Work item
Every line of the following records that includes "before" should be copied.

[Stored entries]
★ ★ ★ ★ ★ ★ ★
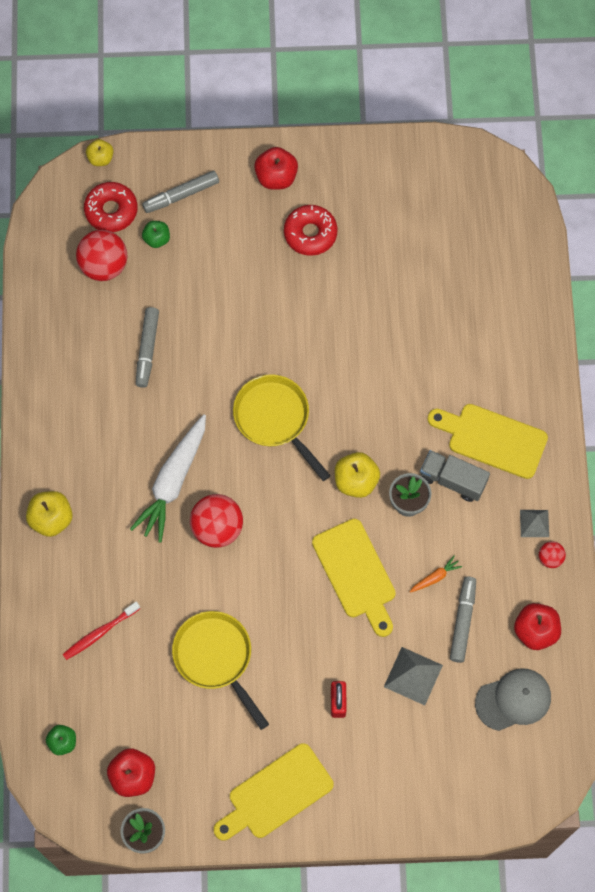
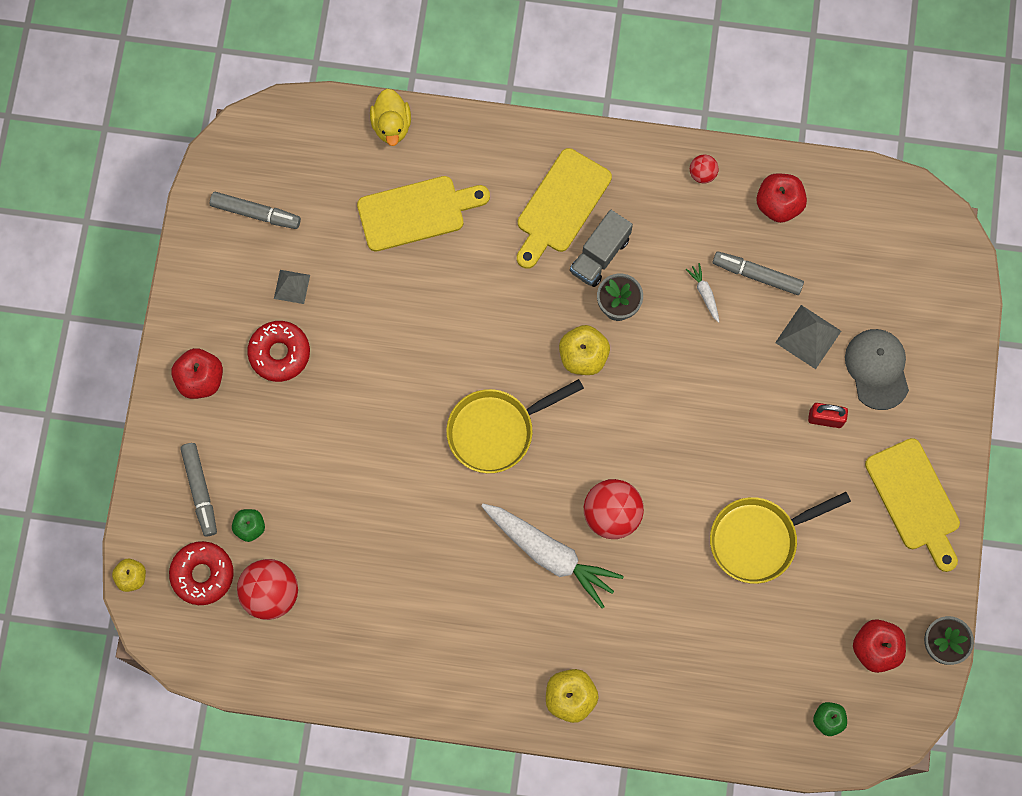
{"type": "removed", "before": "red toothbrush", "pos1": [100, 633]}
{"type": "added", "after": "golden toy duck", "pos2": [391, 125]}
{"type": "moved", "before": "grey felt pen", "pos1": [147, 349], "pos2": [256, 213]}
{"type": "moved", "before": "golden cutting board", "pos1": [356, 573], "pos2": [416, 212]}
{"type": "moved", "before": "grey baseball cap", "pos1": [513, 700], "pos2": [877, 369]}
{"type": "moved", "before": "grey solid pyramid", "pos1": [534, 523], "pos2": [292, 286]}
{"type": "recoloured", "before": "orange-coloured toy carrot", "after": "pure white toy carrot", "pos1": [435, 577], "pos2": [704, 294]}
★ ★ ★ ★ ★ ★ ★
Answer box
{"type": "removed", "before": "red toothbrush", "pos1": [100, 633]}
{"type": "moved", "before": "grey felt pen", "pos1": [147, 349], "pos2": [256, 213]}
{"type": "moved", "before": "golden cutting board", "pos1": [356, 573], "pos2": [416, 212]}
{"type": "moved", "before": "grey baseball cap", "pos1": [513, 700], "pos2": [877, 369]}
{"type": "moved", "before": "grey solid pyramid", "pos1": [534, 523], "pos2": [292, 286]}
{"type": "recoloured", "before": "orange-coloured toy carrot", "after": "pure white toy carrot", "pos1": [435, 577], "pos2": [704, 294]}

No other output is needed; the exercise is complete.